[Source data]
===

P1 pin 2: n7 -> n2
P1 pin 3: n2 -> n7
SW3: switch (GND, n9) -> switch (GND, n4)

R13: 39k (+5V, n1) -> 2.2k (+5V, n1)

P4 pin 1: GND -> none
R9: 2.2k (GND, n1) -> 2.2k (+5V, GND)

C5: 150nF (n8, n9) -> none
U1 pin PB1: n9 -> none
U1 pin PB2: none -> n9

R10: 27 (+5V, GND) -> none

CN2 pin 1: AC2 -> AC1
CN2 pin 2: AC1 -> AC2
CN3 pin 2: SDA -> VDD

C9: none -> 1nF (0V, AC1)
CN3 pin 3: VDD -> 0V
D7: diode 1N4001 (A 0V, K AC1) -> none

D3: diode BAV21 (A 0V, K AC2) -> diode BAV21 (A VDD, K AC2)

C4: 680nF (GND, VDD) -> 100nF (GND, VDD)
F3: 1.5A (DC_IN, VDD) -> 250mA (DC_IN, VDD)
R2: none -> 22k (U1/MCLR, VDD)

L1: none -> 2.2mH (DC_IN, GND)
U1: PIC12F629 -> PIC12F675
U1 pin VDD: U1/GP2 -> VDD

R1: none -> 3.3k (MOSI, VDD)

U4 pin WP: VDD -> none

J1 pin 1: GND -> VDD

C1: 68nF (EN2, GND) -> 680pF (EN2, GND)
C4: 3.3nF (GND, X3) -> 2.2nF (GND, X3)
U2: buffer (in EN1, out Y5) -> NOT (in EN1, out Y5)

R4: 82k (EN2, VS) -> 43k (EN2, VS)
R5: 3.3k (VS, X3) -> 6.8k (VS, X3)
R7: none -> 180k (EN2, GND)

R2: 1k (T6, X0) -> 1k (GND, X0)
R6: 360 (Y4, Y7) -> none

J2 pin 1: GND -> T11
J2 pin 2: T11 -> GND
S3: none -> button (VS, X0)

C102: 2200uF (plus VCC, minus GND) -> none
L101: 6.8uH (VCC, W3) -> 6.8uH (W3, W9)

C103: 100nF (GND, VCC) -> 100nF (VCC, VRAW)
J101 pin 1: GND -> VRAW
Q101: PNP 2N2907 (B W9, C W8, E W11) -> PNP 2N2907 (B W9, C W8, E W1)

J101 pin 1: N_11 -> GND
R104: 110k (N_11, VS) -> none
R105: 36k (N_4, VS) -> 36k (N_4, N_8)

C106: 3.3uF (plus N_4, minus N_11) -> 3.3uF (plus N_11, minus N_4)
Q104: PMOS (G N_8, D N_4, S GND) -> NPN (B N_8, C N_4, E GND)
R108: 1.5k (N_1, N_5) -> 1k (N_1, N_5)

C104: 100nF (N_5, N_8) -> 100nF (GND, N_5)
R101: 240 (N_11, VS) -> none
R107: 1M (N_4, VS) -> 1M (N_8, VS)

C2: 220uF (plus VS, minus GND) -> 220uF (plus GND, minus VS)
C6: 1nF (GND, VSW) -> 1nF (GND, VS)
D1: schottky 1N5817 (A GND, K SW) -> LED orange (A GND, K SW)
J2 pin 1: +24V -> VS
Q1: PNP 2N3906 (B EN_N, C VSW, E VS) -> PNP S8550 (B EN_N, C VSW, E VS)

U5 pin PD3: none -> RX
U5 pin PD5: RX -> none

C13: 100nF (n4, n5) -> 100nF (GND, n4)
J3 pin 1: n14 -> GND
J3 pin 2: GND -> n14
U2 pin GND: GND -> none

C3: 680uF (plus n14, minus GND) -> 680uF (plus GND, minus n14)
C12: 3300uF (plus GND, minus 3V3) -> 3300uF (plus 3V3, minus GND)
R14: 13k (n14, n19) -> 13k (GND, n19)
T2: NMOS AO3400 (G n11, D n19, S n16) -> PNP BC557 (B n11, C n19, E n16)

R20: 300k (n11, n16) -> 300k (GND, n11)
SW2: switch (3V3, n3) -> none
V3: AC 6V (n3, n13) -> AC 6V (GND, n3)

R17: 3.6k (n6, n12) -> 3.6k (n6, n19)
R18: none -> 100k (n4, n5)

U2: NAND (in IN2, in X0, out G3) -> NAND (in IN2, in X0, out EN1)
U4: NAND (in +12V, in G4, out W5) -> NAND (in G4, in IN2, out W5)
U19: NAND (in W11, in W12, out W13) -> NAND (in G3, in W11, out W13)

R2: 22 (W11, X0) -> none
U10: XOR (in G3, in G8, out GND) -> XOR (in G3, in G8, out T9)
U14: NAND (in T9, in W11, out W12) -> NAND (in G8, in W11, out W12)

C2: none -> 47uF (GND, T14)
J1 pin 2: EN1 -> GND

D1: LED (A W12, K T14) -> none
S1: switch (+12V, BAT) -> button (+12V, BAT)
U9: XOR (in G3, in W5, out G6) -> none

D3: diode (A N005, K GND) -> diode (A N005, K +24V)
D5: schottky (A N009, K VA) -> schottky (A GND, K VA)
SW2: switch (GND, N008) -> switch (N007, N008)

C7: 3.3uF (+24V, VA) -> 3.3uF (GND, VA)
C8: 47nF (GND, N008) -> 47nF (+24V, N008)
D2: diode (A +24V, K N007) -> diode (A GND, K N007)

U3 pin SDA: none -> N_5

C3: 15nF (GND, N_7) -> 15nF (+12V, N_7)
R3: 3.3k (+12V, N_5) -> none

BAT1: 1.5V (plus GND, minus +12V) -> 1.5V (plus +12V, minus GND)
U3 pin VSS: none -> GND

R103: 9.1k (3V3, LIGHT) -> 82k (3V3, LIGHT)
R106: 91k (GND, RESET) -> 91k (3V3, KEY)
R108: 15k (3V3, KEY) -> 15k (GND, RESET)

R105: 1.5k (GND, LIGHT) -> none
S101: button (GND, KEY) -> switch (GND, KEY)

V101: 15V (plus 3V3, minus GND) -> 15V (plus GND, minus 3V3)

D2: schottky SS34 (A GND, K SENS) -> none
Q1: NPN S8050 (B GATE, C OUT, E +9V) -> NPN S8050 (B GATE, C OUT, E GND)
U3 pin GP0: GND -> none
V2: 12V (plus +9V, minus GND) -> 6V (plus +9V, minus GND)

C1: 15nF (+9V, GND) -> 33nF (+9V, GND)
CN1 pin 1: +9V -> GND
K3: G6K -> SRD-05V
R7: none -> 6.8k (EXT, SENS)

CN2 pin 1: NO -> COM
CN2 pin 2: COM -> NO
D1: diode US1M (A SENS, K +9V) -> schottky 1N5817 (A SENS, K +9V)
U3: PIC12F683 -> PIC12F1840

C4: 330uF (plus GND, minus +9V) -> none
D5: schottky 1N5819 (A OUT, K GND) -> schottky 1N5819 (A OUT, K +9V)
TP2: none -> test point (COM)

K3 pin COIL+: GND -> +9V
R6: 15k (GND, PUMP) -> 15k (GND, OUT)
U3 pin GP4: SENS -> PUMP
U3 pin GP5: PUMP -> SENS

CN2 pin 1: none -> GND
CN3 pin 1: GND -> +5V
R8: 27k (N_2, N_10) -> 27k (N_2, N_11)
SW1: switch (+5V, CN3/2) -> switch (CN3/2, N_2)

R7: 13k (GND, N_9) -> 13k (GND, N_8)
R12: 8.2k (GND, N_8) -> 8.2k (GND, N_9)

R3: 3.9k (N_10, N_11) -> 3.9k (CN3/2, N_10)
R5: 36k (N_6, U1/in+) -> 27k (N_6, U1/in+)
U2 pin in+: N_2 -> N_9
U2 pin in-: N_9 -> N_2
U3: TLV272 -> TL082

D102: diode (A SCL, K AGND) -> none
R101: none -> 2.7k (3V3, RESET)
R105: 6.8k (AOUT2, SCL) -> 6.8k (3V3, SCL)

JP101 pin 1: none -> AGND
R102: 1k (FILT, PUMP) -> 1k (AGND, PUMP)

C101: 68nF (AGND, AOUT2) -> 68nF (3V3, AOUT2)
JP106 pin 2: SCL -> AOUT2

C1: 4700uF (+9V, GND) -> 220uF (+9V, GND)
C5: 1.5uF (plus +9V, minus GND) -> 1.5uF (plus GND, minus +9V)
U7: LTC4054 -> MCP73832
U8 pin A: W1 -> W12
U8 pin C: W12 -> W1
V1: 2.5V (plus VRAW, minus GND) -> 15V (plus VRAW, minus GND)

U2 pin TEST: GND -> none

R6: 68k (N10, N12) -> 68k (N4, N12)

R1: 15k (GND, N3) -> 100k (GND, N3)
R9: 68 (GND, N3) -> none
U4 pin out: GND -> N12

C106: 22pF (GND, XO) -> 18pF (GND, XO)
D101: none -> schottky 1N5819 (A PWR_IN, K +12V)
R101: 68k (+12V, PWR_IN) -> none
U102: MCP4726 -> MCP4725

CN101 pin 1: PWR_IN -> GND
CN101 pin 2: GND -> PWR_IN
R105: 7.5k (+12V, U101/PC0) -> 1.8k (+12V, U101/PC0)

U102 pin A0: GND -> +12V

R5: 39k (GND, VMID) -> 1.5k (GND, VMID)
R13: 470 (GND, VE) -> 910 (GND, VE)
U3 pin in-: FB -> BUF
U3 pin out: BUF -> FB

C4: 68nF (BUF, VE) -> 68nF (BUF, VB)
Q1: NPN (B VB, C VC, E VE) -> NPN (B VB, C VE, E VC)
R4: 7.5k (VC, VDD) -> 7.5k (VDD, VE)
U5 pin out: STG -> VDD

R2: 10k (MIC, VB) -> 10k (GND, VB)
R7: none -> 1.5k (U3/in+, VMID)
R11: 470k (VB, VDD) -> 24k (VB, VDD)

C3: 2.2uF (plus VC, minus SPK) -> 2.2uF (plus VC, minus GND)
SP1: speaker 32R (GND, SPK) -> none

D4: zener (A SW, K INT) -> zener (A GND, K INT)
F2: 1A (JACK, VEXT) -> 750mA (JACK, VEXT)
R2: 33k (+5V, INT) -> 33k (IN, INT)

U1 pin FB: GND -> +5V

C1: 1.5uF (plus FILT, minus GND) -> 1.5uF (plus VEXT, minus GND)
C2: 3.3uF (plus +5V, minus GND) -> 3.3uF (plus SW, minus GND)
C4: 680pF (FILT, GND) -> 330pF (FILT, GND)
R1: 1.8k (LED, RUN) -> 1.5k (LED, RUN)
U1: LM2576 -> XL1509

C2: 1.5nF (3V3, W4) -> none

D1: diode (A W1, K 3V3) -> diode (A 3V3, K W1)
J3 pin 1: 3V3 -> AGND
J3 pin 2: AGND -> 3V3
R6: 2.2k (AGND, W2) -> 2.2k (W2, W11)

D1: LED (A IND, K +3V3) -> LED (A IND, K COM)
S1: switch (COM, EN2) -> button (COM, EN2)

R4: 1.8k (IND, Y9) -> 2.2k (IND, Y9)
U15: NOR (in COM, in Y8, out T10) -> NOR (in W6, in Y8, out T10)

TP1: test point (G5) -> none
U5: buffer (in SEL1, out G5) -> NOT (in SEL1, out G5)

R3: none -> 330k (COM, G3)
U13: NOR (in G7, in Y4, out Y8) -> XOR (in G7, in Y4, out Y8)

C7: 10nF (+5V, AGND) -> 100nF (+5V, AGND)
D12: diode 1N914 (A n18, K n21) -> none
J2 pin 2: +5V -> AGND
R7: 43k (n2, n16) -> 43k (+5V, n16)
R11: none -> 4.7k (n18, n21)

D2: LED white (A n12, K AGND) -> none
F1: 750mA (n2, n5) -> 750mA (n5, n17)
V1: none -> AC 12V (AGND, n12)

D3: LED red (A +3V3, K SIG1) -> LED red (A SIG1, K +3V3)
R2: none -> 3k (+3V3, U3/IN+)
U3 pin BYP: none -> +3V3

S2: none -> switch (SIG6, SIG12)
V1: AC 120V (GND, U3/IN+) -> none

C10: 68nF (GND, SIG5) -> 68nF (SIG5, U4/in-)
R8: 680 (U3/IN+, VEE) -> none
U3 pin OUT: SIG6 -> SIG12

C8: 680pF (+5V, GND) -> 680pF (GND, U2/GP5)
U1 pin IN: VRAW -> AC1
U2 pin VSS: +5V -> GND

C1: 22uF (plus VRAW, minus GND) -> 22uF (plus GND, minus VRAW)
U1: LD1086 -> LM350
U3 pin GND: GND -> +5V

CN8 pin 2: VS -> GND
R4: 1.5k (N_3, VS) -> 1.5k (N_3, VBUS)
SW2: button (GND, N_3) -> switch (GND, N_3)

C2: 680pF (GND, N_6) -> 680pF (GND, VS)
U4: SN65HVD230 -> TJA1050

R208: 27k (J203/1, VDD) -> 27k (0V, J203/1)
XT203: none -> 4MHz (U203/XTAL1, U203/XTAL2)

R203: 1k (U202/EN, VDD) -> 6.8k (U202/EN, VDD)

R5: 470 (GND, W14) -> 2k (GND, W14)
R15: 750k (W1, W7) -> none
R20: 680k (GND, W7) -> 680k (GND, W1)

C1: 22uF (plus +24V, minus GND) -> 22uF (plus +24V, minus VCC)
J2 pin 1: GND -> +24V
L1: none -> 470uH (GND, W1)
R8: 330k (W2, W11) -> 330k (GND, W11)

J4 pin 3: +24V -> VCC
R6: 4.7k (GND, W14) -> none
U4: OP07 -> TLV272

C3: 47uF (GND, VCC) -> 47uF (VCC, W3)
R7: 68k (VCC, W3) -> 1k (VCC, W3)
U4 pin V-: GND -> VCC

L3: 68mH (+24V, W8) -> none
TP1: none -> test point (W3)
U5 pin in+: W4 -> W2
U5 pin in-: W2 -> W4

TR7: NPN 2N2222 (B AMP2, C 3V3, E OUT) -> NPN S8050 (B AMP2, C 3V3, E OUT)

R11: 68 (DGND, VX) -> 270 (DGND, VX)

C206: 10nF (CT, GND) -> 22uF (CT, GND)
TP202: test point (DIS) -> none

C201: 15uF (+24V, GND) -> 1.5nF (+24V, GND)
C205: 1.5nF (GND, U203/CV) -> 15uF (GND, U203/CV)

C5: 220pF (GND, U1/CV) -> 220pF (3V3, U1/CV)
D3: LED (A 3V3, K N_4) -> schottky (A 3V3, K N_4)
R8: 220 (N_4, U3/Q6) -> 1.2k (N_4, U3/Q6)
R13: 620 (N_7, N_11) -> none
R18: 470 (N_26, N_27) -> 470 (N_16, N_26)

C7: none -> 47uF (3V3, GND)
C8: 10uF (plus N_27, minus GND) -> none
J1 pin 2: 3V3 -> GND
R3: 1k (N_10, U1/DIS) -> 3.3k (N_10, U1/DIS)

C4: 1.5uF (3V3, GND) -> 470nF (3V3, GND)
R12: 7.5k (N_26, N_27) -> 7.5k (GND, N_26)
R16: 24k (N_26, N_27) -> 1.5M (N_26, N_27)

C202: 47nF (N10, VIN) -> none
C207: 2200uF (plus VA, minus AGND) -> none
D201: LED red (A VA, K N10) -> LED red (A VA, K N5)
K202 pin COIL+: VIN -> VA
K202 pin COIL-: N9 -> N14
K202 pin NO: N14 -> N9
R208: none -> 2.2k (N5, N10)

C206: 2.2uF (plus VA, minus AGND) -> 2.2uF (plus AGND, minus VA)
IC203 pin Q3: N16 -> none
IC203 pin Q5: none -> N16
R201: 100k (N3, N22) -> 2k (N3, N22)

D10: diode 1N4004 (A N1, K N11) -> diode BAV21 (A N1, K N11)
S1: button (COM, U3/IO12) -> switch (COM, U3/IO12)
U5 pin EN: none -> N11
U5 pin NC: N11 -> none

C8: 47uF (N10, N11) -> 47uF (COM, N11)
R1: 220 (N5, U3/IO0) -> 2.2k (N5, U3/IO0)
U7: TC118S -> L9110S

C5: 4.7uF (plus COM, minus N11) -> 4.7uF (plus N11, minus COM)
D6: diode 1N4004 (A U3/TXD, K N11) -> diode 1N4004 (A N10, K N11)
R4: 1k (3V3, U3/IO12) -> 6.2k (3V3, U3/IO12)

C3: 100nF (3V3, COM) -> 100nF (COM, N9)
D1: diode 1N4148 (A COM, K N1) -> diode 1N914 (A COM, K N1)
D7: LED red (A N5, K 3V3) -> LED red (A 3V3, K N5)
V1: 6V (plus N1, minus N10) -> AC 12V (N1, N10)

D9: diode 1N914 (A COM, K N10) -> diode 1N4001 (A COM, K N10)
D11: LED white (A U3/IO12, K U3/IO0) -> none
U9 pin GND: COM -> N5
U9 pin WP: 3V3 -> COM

===

Taking the line with "C103: 100nF (GND, VCC) -> 100nF (VCC, VRAW)" as the first and the line with "R108: 1.5k (N_1, N_5) -> 1k (N_1, N_5)" as the last, retype that stretch of the data above exactly, with no other lines.

C103: 100nF (GND, VCC) -> 100nF (VCC, VRAW)
J101 pin 1: GND -> VRAW
Q101: PNP 2N2907 (B W9, C W8, E W11) -> PNP 2N2907 (B W9, C W8, E W1)

J101 pin 1: N_11 -> GND
R104: 110k (N_11, VS) -> none
R105: 36k (N_4, VS) -> 36k (N_4, N_8)

C106: 3.3uF (plus N_4, minus N_11) -> 3.3uF (plus N_11, minus N_4)
Q104: PMOS (G N_8, D N_4, S GND) -> NPN (B N_8, C N_4, E GND)
R108: 1.5k (N_1, N_5) -> 1k (N_1, N_5)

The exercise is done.